**RECORDS PROVIDED**
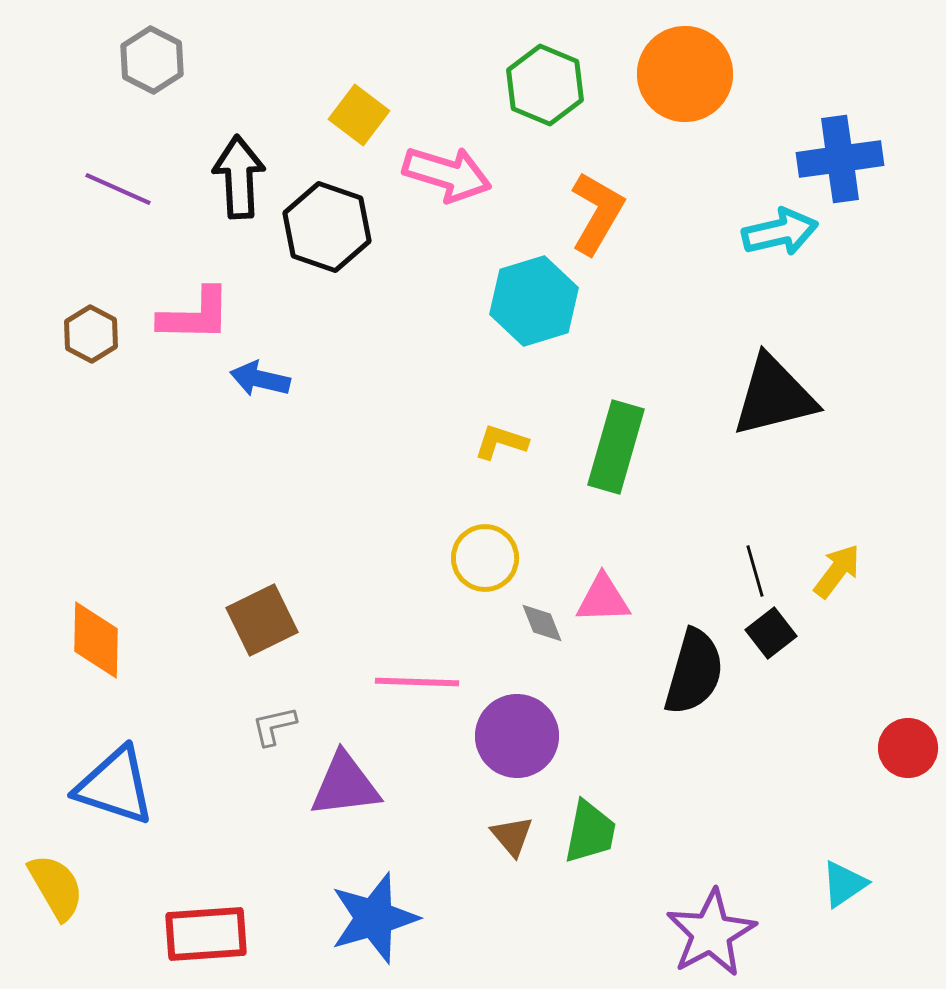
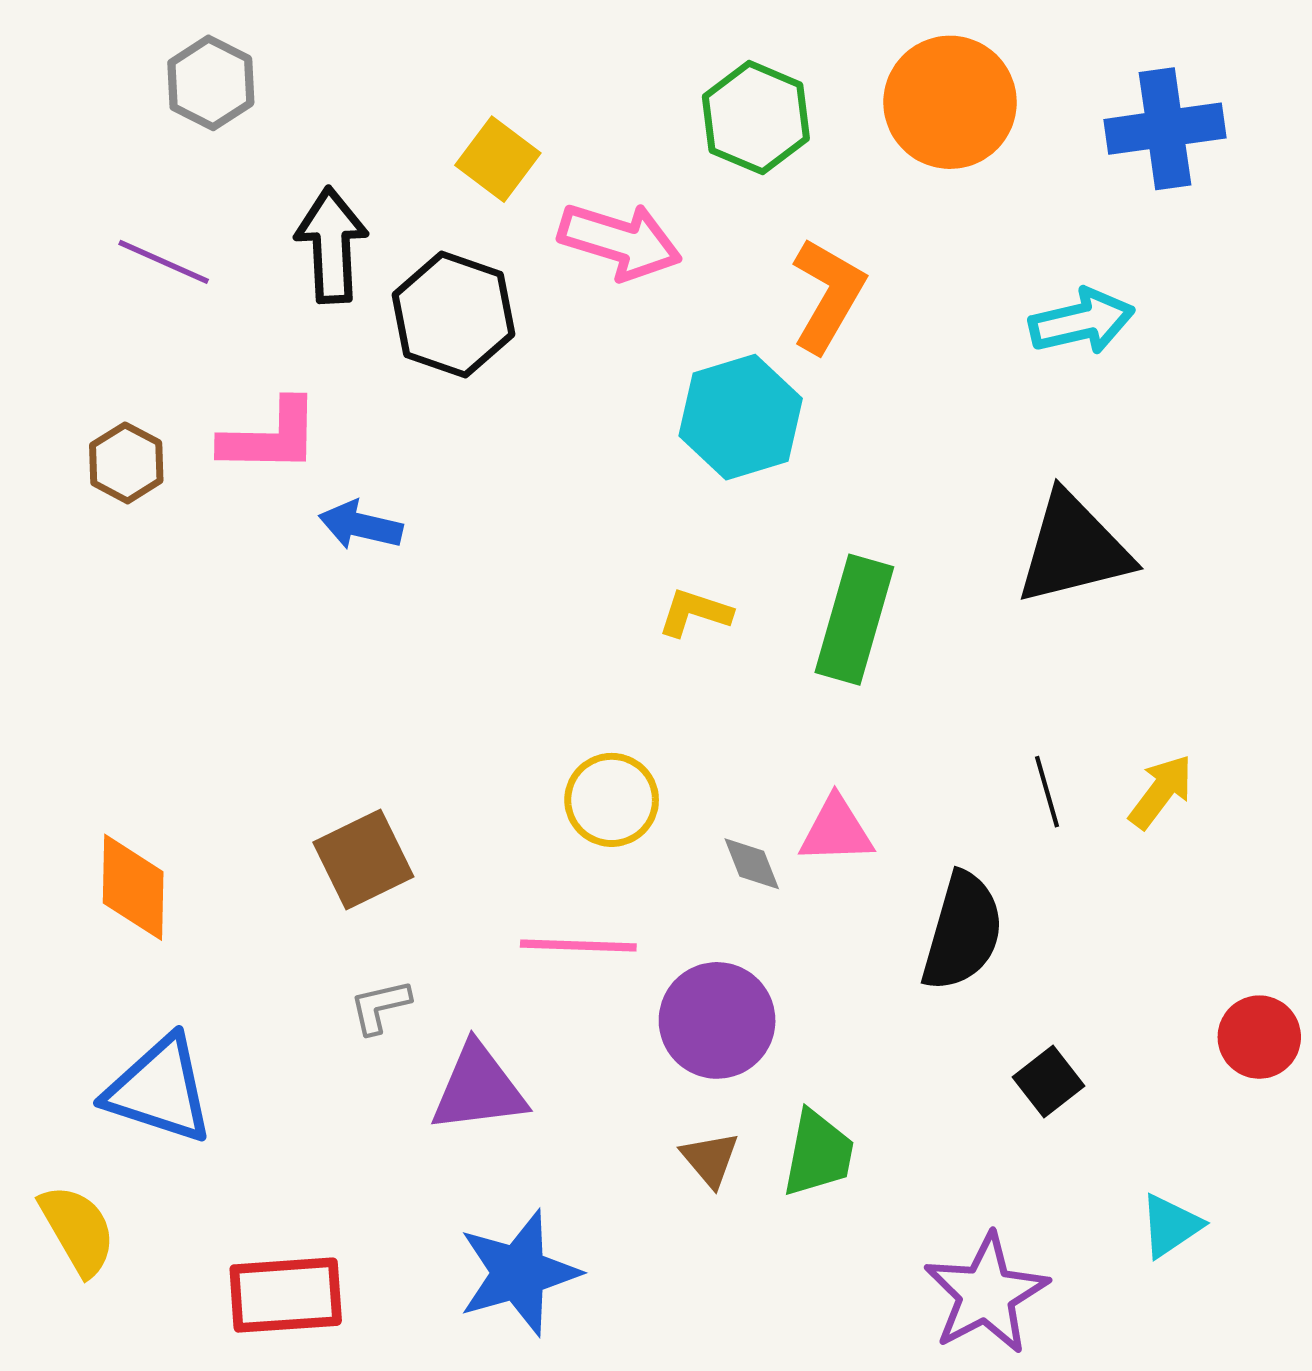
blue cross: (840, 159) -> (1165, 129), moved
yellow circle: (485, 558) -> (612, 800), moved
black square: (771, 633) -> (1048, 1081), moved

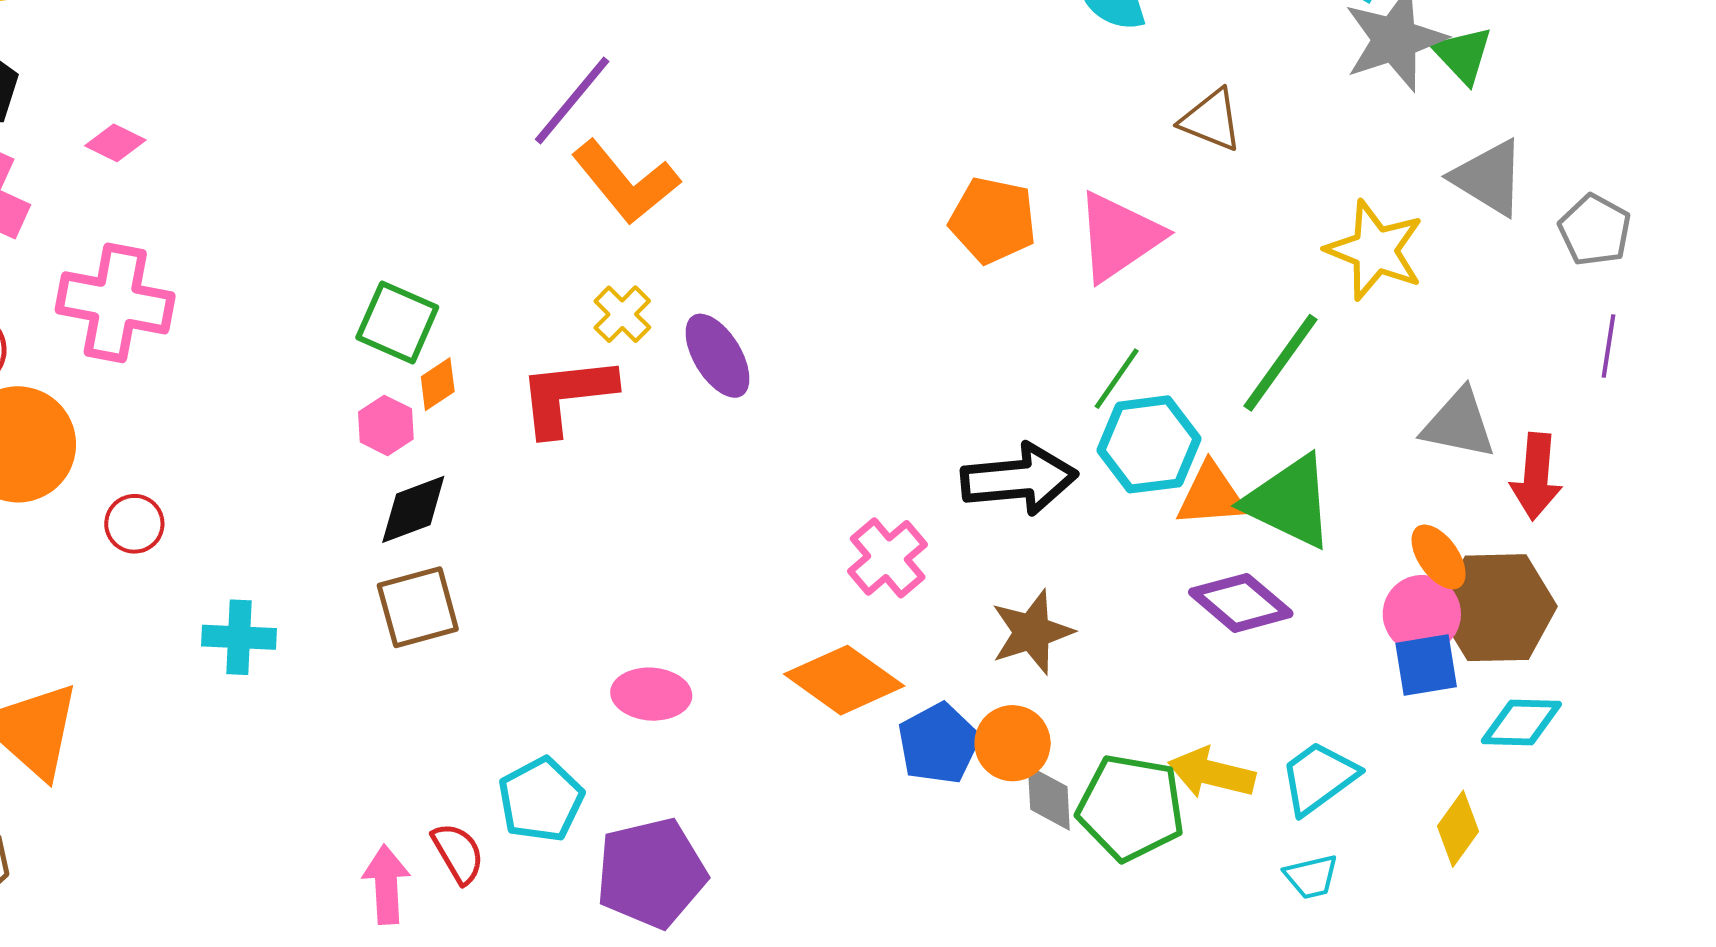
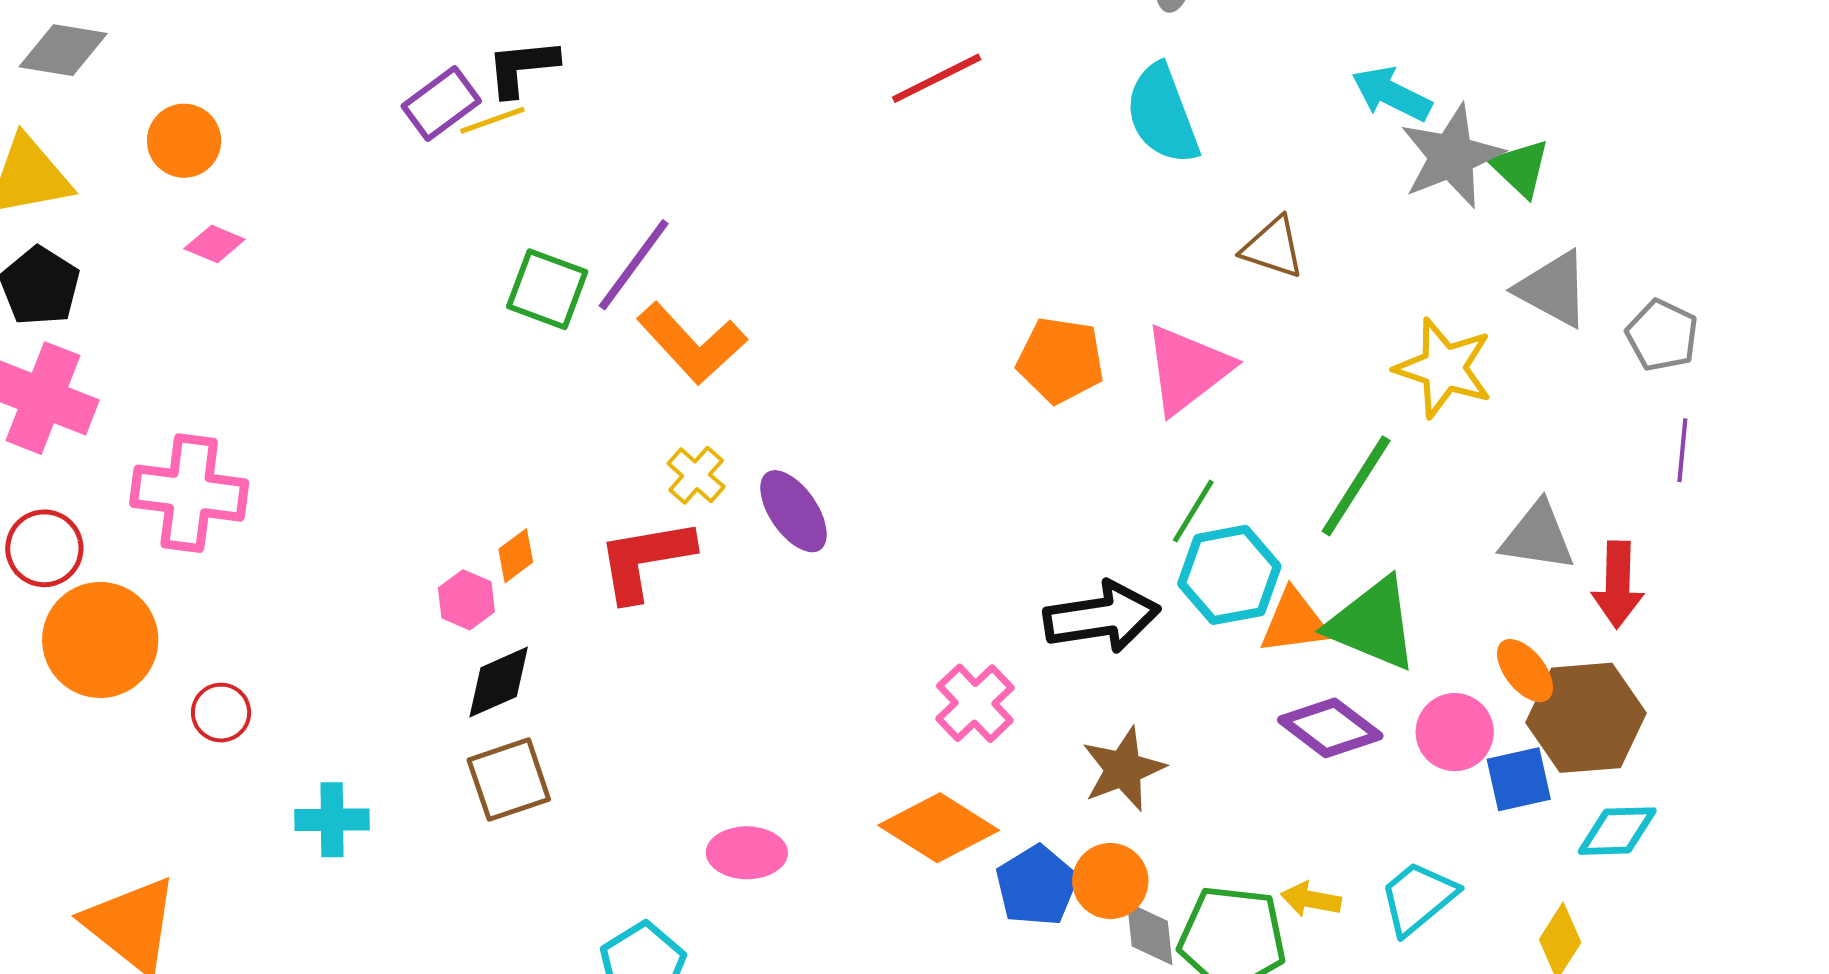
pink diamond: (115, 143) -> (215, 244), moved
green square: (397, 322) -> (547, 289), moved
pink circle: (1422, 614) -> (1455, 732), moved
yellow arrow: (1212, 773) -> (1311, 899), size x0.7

**DIRECTIONS FOR THIS TASK**
Print exactly the lines above, starting at the line that contains "green square: (397, 322) -> (547, 289), moved" and ending with the last line of the records, both included.

**RESPONSE TO THE EXERCISE**
green square: (397, 322) -> (547, 289), moved
pink circle: (1422, 614) -> (1455, 732), moved
yellow arrow: (1212, 773) -> (1311, 899), size x0.7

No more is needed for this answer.